▶ Aim of the task:
All lines holding the word "hexagon" should be located in the records and copied.

▶ Data:
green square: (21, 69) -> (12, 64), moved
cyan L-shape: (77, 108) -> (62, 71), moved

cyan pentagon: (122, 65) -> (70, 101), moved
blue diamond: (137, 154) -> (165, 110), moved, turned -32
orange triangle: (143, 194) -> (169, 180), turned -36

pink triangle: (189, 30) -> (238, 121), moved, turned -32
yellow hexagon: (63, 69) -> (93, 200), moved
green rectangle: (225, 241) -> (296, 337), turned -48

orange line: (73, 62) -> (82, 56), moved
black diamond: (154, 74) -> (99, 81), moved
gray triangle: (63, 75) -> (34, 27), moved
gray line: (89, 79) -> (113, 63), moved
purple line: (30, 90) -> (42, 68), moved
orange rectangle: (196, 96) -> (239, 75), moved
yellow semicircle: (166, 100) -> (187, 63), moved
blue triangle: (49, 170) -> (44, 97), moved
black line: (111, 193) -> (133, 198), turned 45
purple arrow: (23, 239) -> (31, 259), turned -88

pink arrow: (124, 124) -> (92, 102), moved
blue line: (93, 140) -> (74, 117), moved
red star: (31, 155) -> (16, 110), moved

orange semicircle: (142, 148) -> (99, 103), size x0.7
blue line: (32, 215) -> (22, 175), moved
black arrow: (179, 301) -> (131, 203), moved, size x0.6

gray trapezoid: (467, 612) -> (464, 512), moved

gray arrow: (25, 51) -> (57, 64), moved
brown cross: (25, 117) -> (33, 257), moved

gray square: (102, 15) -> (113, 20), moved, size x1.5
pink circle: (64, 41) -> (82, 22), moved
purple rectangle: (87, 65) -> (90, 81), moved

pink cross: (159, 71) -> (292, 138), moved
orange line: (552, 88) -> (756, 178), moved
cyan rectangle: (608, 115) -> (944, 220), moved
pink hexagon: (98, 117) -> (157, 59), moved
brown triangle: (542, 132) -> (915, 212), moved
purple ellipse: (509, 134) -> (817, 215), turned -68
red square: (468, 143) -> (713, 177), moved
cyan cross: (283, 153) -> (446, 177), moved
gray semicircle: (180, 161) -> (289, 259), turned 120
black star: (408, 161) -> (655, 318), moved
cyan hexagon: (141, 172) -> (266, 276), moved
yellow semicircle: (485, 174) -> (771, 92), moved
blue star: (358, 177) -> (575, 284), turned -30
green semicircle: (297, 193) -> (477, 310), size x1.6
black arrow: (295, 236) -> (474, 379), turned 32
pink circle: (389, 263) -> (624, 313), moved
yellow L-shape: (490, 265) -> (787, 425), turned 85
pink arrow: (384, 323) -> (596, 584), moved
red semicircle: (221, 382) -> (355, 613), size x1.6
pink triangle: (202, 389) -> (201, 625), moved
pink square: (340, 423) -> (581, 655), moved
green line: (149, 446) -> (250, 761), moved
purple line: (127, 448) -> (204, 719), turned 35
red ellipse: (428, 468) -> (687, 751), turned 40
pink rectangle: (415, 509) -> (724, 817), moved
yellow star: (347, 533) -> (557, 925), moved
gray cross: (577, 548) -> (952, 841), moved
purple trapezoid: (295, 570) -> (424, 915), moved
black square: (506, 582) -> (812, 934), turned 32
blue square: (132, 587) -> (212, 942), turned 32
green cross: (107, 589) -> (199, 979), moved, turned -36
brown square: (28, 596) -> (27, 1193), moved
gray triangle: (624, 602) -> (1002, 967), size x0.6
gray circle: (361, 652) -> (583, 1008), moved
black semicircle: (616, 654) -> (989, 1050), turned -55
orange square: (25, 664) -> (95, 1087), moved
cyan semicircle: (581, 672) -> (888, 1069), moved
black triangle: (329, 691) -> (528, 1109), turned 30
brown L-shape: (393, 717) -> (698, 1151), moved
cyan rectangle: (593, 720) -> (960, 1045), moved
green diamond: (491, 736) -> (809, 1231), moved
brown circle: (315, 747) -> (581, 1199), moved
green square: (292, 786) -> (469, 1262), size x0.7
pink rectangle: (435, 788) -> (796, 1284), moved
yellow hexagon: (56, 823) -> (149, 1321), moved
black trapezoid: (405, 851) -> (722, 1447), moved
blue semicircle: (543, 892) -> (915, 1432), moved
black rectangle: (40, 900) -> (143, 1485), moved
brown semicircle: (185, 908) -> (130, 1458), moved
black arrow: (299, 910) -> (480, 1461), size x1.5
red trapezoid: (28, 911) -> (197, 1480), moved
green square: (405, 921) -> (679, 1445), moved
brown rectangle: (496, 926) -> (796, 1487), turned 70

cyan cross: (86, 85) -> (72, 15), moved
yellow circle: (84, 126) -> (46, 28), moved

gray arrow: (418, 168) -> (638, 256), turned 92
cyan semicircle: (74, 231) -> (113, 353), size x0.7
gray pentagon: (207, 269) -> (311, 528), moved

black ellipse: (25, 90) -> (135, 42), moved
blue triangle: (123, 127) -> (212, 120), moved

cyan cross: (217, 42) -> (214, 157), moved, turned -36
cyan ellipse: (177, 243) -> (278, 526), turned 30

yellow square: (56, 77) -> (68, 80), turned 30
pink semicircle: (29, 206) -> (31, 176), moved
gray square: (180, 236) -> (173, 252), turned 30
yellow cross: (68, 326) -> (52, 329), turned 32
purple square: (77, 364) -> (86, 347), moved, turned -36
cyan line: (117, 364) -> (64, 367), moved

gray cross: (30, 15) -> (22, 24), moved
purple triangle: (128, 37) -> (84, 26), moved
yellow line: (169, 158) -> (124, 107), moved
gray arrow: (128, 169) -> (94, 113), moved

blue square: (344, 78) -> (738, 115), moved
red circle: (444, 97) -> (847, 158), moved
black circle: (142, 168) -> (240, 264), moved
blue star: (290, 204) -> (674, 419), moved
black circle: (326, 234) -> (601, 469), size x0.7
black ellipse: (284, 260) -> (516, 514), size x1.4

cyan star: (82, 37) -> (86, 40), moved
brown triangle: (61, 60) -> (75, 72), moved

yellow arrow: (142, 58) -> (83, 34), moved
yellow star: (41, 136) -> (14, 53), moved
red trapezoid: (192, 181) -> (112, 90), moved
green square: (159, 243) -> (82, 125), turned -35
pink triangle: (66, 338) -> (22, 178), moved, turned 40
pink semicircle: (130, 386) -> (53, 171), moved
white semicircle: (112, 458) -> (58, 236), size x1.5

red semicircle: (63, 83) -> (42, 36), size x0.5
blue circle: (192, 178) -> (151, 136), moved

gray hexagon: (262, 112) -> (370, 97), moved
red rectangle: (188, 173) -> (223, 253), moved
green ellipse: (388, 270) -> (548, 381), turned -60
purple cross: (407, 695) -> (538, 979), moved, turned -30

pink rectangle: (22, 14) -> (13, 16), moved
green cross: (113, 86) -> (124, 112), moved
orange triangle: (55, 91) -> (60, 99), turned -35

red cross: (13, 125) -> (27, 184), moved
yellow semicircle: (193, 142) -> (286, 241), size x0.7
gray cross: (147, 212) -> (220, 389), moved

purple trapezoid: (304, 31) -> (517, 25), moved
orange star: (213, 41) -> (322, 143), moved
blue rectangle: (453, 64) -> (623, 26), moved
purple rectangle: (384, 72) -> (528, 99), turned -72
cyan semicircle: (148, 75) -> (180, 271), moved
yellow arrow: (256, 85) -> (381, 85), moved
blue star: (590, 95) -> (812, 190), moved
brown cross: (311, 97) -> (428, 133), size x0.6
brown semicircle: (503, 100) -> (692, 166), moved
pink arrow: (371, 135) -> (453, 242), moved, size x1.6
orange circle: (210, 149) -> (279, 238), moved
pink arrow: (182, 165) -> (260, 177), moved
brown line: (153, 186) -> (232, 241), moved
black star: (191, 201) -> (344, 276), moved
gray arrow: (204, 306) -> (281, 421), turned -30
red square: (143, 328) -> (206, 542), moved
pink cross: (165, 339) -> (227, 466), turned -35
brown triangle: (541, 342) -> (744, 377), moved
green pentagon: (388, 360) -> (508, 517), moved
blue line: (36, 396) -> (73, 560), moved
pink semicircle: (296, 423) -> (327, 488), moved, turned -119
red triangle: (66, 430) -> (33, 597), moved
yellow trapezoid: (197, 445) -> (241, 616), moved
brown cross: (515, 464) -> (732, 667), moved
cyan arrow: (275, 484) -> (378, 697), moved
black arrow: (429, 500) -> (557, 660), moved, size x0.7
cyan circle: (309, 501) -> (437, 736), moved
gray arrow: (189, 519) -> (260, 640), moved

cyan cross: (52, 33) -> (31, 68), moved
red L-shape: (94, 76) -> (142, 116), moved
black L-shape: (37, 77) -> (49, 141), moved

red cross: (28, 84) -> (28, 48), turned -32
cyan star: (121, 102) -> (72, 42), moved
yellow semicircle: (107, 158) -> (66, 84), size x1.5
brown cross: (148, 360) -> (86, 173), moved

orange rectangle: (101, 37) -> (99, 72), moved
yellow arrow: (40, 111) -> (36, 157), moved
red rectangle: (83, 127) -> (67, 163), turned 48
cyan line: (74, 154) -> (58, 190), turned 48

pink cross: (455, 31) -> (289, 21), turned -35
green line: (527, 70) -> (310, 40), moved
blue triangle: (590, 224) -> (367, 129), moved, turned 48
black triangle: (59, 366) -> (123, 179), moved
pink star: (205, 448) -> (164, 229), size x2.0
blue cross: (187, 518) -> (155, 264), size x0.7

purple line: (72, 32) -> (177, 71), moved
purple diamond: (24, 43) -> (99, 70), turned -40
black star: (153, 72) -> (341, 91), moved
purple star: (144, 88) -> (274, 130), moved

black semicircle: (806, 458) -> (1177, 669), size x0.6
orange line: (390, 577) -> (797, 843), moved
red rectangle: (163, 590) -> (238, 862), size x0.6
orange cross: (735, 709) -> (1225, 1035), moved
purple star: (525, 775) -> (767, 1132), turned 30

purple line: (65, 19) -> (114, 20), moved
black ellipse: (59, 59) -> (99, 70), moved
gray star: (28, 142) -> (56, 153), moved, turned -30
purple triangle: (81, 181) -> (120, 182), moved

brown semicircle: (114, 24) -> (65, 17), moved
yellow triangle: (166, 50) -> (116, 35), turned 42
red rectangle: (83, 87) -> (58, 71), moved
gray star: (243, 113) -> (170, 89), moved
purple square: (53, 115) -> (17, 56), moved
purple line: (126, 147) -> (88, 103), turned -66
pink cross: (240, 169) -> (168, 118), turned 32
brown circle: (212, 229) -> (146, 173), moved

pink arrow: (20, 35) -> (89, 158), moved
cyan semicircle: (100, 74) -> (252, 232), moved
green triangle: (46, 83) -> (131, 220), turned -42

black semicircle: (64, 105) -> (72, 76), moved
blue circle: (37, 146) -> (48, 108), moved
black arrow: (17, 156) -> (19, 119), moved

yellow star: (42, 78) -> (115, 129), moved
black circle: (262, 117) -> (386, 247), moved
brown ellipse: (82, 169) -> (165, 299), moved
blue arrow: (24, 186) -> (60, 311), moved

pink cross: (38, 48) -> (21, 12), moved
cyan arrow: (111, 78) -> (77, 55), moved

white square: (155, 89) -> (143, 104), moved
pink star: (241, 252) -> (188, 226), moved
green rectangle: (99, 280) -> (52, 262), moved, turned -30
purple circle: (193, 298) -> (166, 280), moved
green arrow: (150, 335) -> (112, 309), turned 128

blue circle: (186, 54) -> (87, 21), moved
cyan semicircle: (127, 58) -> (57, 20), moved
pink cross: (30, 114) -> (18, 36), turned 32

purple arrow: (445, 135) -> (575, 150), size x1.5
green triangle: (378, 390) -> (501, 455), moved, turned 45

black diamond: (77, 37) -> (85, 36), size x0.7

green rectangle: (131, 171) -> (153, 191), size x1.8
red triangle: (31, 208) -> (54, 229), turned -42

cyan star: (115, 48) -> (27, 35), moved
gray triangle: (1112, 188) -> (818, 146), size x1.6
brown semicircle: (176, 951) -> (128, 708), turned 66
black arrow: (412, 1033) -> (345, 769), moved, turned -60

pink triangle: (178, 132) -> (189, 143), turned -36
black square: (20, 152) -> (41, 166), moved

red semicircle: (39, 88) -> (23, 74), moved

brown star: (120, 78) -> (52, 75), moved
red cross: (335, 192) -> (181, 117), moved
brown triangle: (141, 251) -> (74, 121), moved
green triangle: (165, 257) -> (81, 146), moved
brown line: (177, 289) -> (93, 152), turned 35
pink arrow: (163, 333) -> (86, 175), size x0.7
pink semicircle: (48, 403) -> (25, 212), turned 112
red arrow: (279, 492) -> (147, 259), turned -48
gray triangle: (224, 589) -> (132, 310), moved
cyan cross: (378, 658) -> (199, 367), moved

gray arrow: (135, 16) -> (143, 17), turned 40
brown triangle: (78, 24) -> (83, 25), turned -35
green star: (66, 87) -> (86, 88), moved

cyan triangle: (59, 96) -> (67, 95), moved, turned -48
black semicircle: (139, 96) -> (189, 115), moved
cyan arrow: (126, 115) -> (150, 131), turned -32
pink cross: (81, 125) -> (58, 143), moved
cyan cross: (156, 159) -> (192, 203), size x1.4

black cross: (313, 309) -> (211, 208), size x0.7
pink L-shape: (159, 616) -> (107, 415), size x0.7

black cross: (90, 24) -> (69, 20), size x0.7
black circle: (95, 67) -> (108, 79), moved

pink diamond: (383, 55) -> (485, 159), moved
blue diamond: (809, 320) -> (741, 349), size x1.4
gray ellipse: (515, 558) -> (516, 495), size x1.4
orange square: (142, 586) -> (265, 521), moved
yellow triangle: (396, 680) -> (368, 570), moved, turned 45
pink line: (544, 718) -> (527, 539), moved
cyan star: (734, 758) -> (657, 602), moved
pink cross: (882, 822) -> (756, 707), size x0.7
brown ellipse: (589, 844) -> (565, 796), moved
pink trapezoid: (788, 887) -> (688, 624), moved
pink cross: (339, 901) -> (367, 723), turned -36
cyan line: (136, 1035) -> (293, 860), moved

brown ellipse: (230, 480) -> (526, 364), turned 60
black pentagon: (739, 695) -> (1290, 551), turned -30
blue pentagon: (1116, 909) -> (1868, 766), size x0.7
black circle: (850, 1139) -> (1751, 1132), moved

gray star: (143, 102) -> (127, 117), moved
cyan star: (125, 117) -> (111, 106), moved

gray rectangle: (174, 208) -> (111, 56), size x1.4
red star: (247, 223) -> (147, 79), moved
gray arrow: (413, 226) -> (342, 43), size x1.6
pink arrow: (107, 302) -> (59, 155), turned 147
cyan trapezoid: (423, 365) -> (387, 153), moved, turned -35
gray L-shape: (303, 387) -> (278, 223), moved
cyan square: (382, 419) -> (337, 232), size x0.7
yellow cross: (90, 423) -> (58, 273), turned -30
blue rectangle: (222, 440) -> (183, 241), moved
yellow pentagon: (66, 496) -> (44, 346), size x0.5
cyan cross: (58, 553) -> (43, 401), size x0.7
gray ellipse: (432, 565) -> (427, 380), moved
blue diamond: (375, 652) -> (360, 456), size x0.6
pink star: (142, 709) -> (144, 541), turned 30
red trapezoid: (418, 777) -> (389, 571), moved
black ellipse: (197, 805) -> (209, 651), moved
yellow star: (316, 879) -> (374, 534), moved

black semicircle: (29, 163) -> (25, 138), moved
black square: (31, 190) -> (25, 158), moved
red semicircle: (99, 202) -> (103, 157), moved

▶ Result of this exercise:
yellow hexagon: (63, 69) -> (93, 200), moved
pink hexagon: (98, 117) -> (157, 59), moved
cyan hexagon: (141, 172) -> (266, 276), moved
yellow hexagon: (56, 823) -> (149, 1321), moved
gray hexagon: (262, 112) -> (370, 97), moved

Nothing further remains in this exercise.